Which lines of the records below contain the word "cyan"? Copy each of them out.

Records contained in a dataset

• • • • •

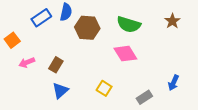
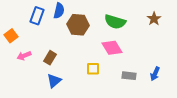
blue rectangle: (41, 18) -> (37, 16), turned -36
yellow square: (104, 88) -> (93, 69), moved, turned -32
gray rectangle: (144, 97) -> (129, 76), moved, turned 40

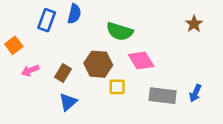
green semicircle: (115, 22) -> (120, 31), moved
brown hexagon: (78, 25) -> (98, 64), moved
gray rectangle: (129, 76) -> (163, 96), size x1.5

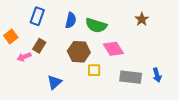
blue semicircle: (74, 14) -> (71, 20), moved
brown star: (194, 24) -> (142, 19), moved
brown rectangle: (63, 73) -> (39, 46), moved
blue arrow: (195, 93) -> (157, 75), turned -40

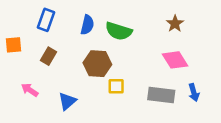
orange square: (11, 37) -> (13, 45), turned 32
pink diamond: (113, 49) -> (175, 60), moved
pink arrow: (24, 57) -> (30, 90), moved, turned 56

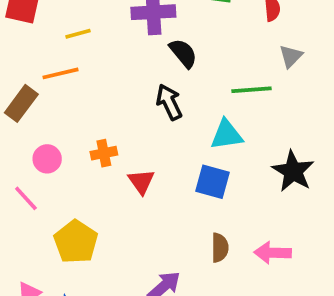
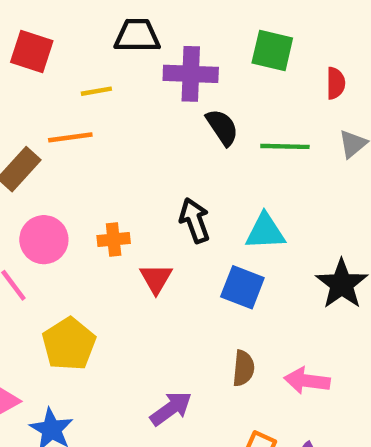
green line: (252, 90) -> (285, 146), moved
black arrow: (169, 102) -> (195, 220), moved
pink circle: (47, 159) -> (44, 240), size x1.4

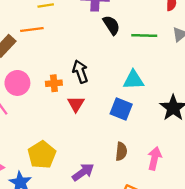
black arrow: (195, 220) -> (80, 72), moved
yellow pentagon: (69, 344) -> (42, 155), moved
pink arrow: (307, 381) -> (154, 158), turned 95

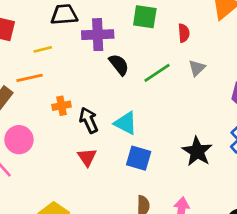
green line: (144, 35) -> (157, 73), turned -30
cyan triangle: (133, 80) -> (126, 123), moved, turned 35
orange cross: (54, 83) -> (61, 106), moved

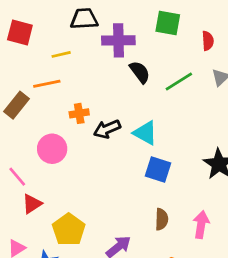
black arrow: (89, 120) -> (107, 129), turned -90
pink circle: (19, 140) -> (52, 149), moved
red triangle: (87, 157) -> (32, 204), moved, turned 30

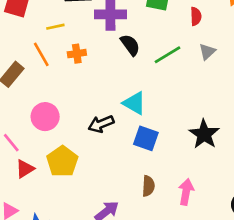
orange line: (47, 84) -> (41, 54), turned 70
orange cross: (79, 113) -> (77, 54), moved
black arrow: (107, 129) -> (101, 124), moved
yellow pentagon: (69, 230) -> (62, 161), moved

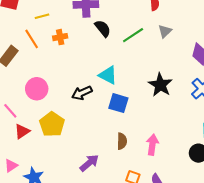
black star: (204, 134) -> (160, 85), moved

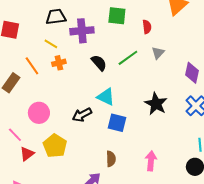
yellow line: (42, 16) -> (51, 44), moved, turned 48
black semicircle: (103, 28) -> (99, 63), moved
brown semicircle: (122, 141) -> (111, 159), moved

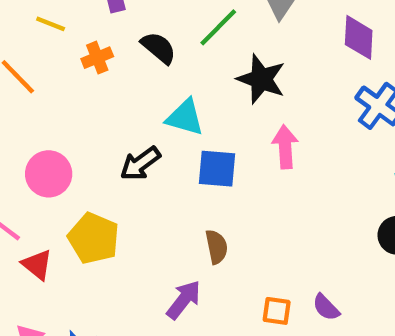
orange cross: (59, 63) -> (97, 58), moved
black star: (156, 104) -> (261, 79), moved
red triangle: (27, 154) -> (37, 265), turned -35
pink arrow: (151, 161) -> (285, 147), moved

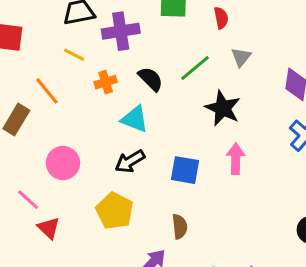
cyan triangle: (185, 117) -> (135, 119), moved
yellow pentagon: (94, 238) -> (115, 211), moved

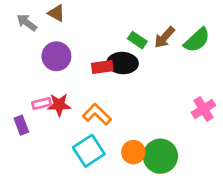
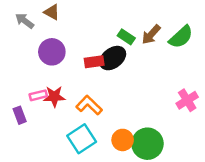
black ellipse: (123, 63) -> (113, 58), turned -40

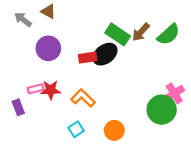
green rectangle: (126, 37) -> (118, 34), size x1.5
cyan square: (82, 139) -> (76, 129), size x0.6
green circle: (147, 144) -> (162, 110), moved

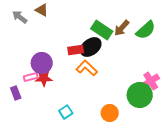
purple circle: (48, 48) -> (42, 63), moved
orange L-shape: (83, 98) -> (87, 68), moved
orange circle: (114, 130) -> (110, 113), moved

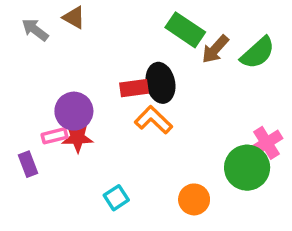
green rectangle: (102, 30) -> (185, 30), moved
black ellipse: (91, 47) -> (160, 83), turned -65

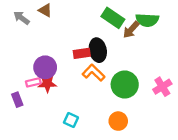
green semicircle: (258, 53) -> (147, 20), moved, turned 45
green circle: (247, 168) -> (125, 85), moved
cyan square: (116, 198) -> (71, 120), turned -32

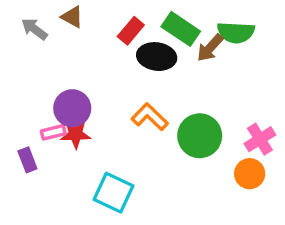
black ellipse: (98, 50) -> (157, 57), moved, turned -70
red rectangle: (82, 53) -> (131, 31), moved, turned -42
cyan square: (71, 120) -> (114, 193), size x1.6
orange circle: (118, 121) -> (250, 174), moved

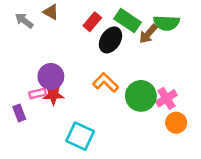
black ellipse: (157, 57) -> (110, 40), turned -65
pink cross: (260, 139) -> (166, 98), moved

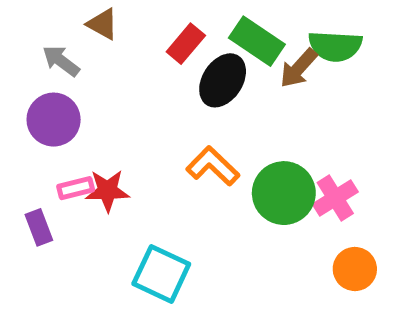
gray arrow: (24, 21) -> (61, 61), moved
purple circle: (51, 76) -> (54, 120), moved
orange circle: (176, 123) -> (355, 269), moved

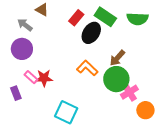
brown arrow: (299, 68) -> (117, 58), moved
pink rectangle: (76, 188) -> (31, 77), turned 56
pink cross: (335, 198) -> (129, 92), moved

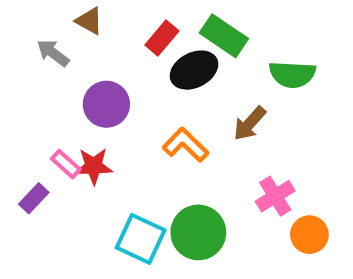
green semicircle: (137, 19) -> (292, 74), moved
black ellipse: (91, 33) -> (194, 70), turned 30
purple circle: (22, 49) -> (106, 104), moved
green circle: (116, 79) -> (198, 232), moved
purple rectangle: (16, 93) -> (34, 198), turned 64

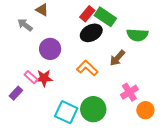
red rectangle: (162, 38) -> (87, 14), moved

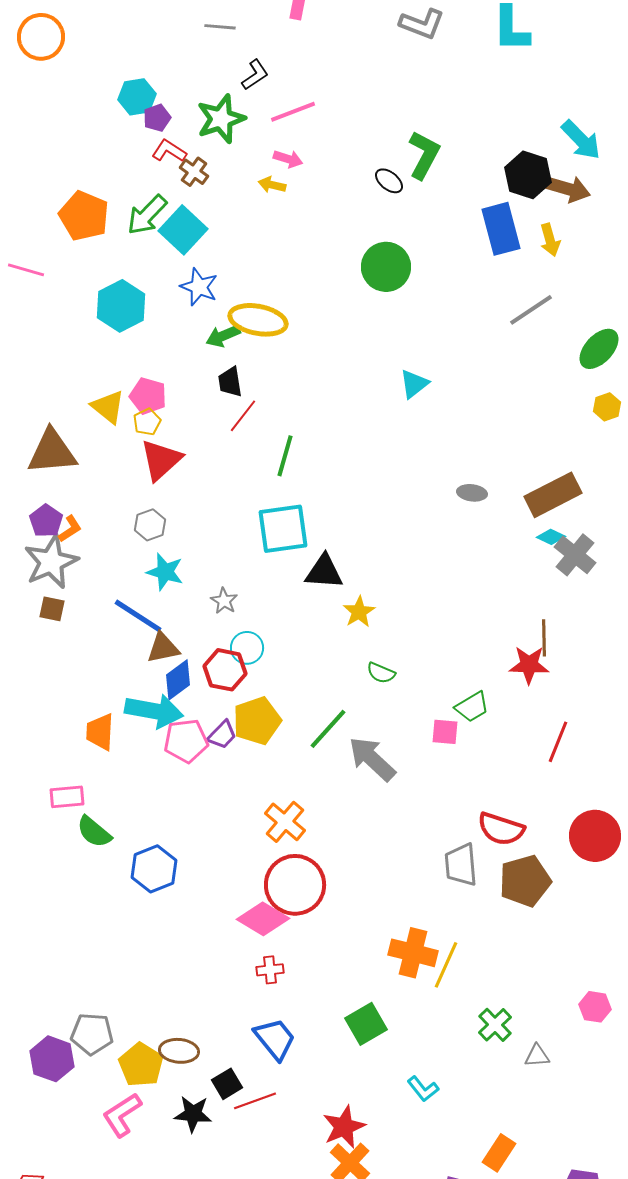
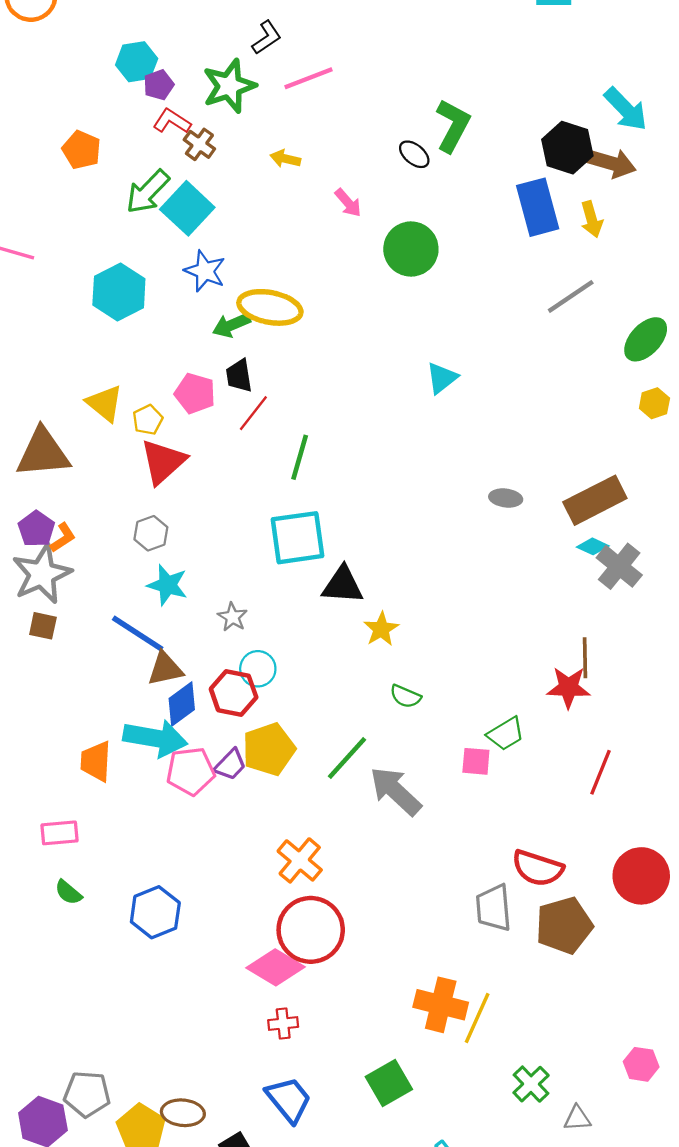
pink arrow: (288, 159) -> (348, 203), moved, turned 32
orange pentagon: (84, 216) -> (82, 150), moved, size x0.7
pink pentagon: (148, 396) -> (195, 393), moved
green semicircle: (94, 832) -> (68, 892), moved, size x0.7

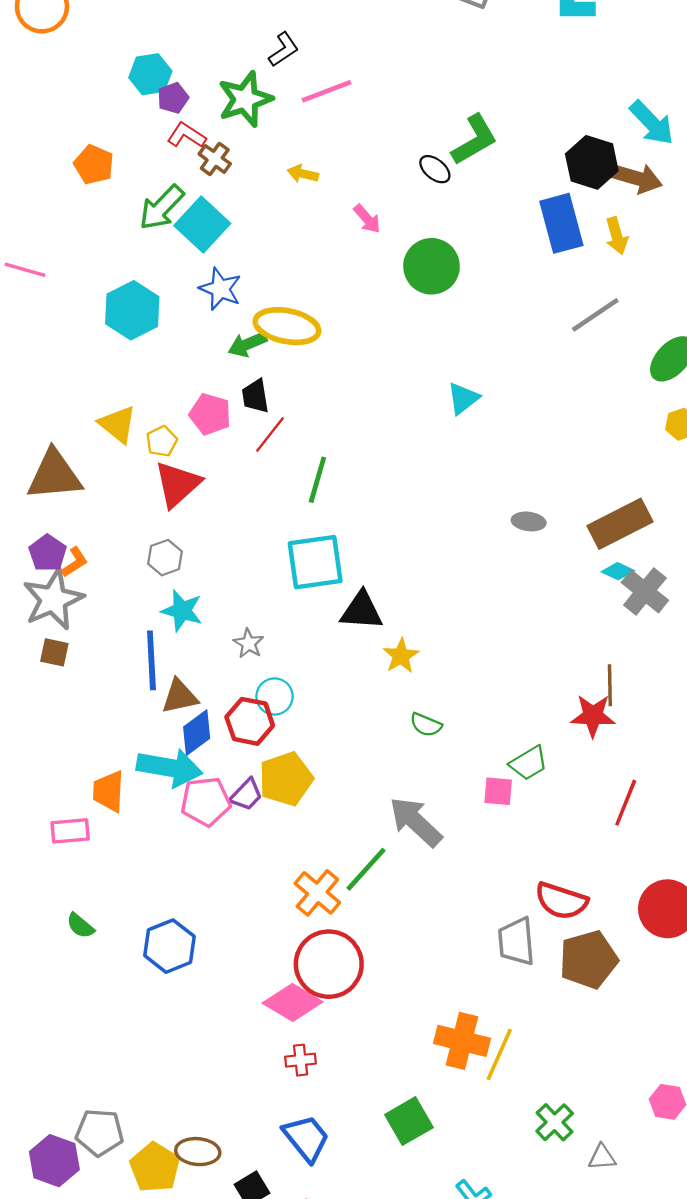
green L-shape: (453, 126) -> (474, 140), turned 32
blue line: (138, 634) -> (151, 660), turned 54
green line: (347, 758) -> (366, 869), moved
pink rectangle: (59, 833) -> (70, 831), moved

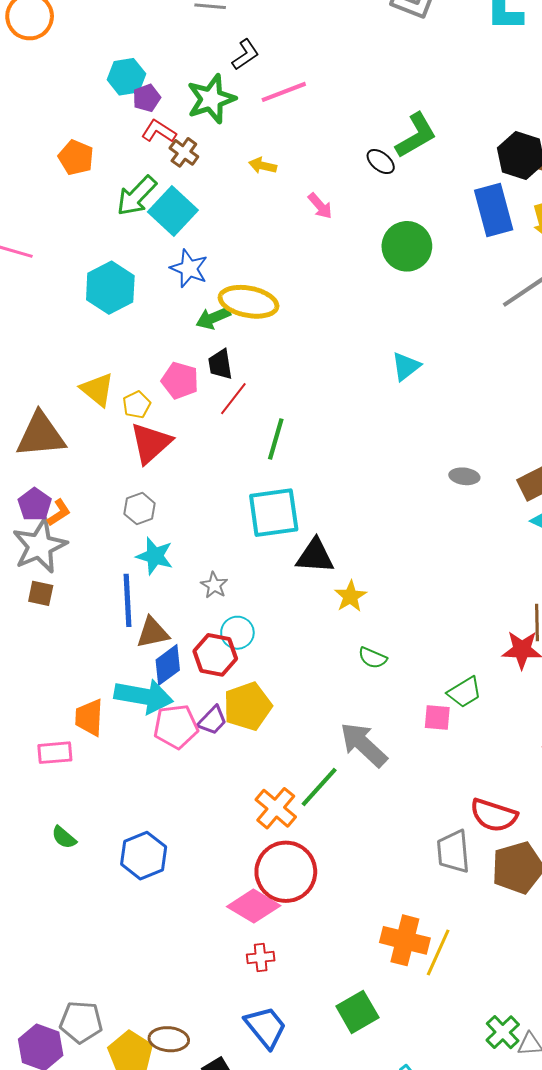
green circle: (431, 266) -> (407, 246), moved
green cross: (555, 1122) -> (503, 1032), moved

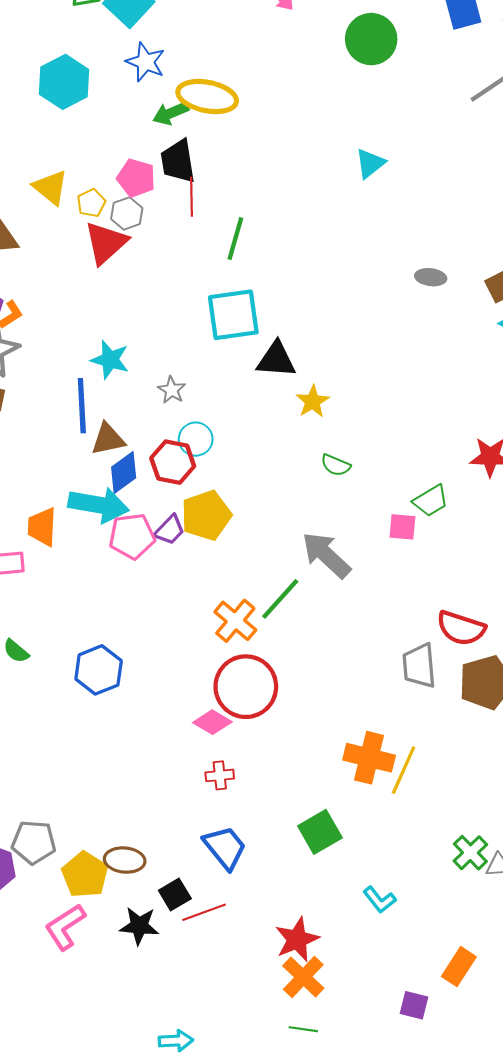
black trapezoid: (220, 364) -> (178, 161), size x1.4
red line: (233, 399) -> (191, 197), turned -39
gray hexagon: (140, 509) -> (127, 213), moved
pink diamond: (254, 906) -> (212, 722), size x0.7

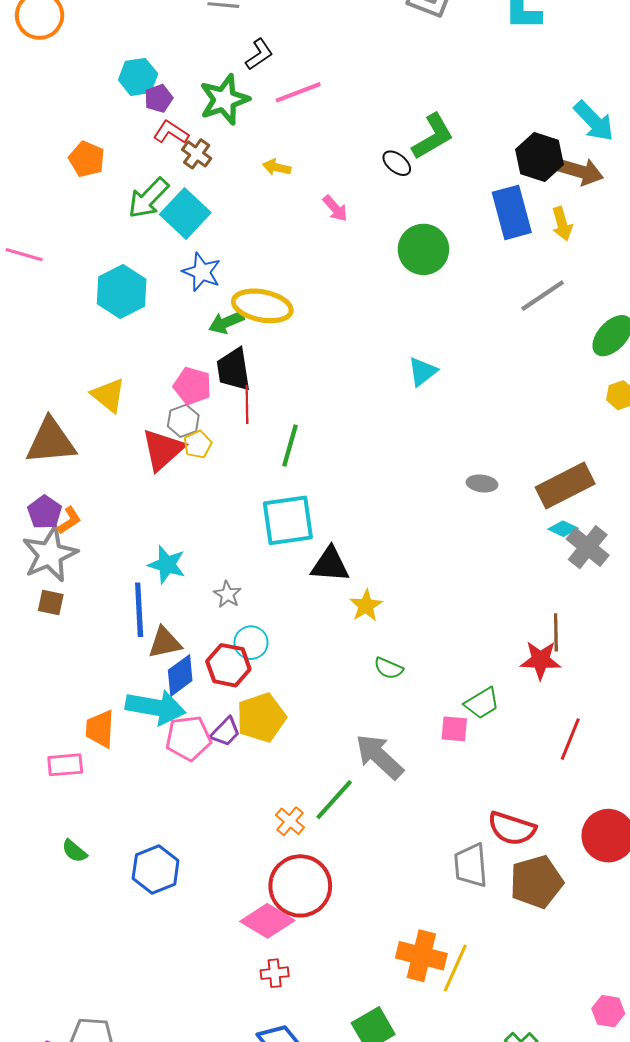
yellow pentagon: (91, 203) -> (198, 444), moved
orange cross: (235, 621) -> (290, 821), size x0.7
pink diamond: (212, 722) -> (267, 921), size x1.4

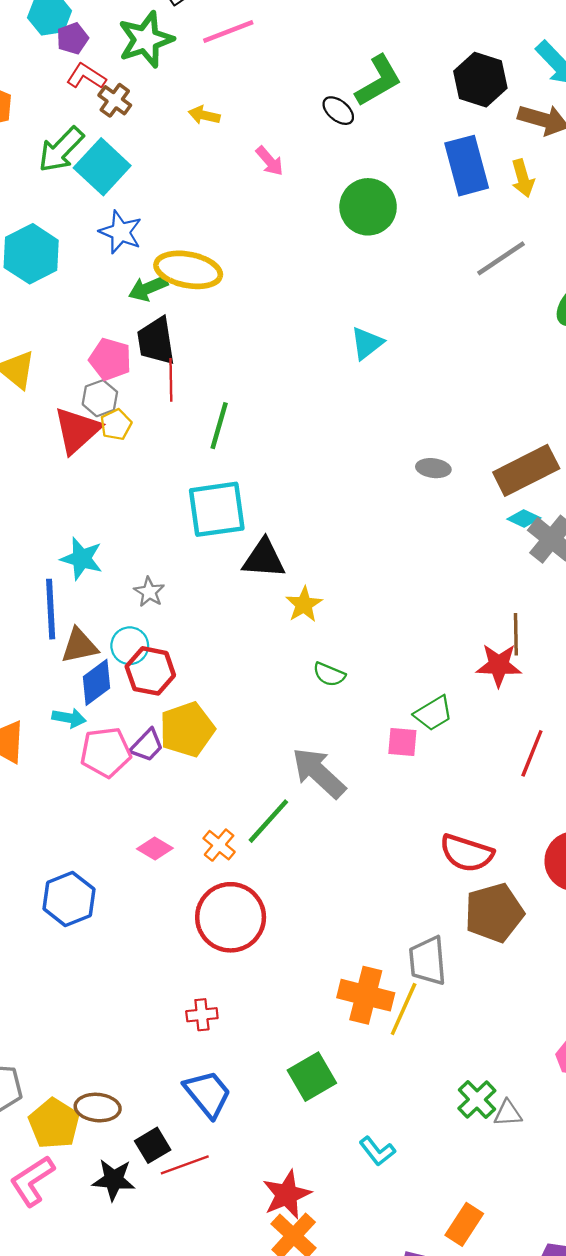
black hexagon: (539, 157) -> (480, 80), moved
cyan circle: (251, 643) -> (130, 646), moved
cyan arrow: (156, 707) -> (69, 718), size x0.5
gray trapezoid: (471, 865) -> (428, 961), moved
pink diamond: (267, 921) -> (155, 849), moved, size x0.6

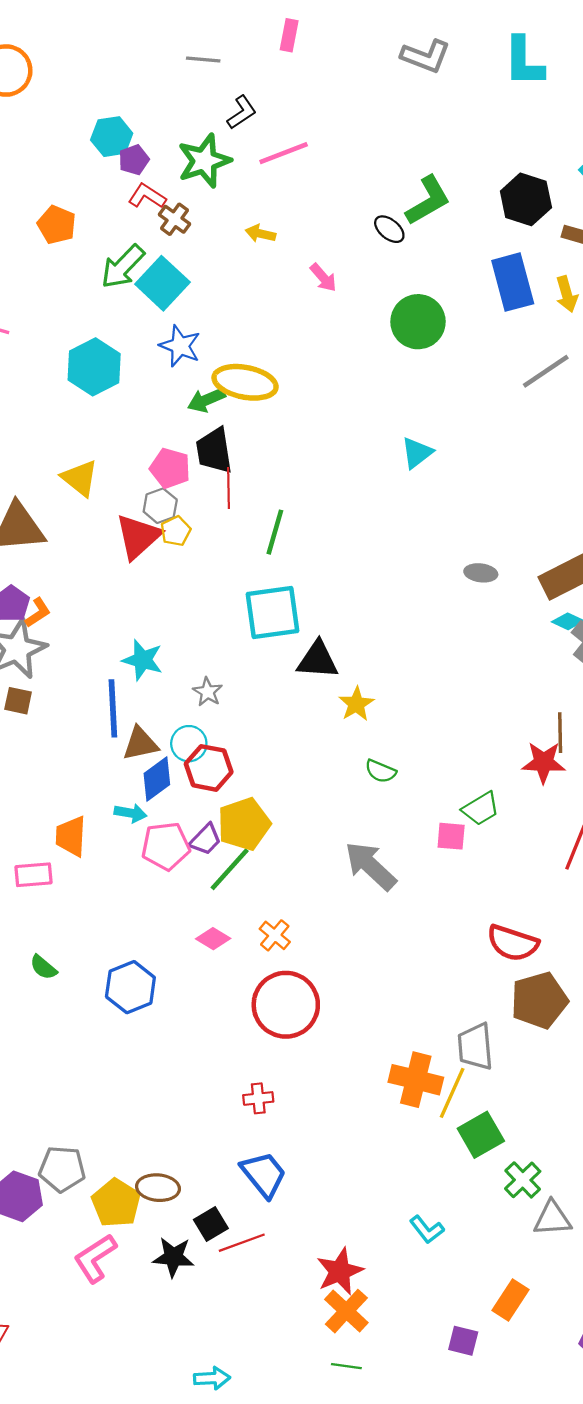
green line: (268, 821) -> (230, 869), moved
green square: (312, 1077) -> (481, 1135), moved
gray triangle: (508, 1113) -> (552, 1218), moved, size x1.4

• • • • •

§ EXERCISE RESULT
cyan triangle: (133, 80) -> (126, 123), moved, turned 35
cyan triangle: (185, 117) -> (135, 119), moved
cyan square: (82, 139) -> (76, 129), size x0.6
cyan square: (116, 198) -> (71, 120), turned -32
cyan square: (71, 120) -> (114, 193), size x1.6
cyan circle: (251, 643) -> (130, 646), moved
cyan arrow: (156, 707) -> (69, 718), size x0.5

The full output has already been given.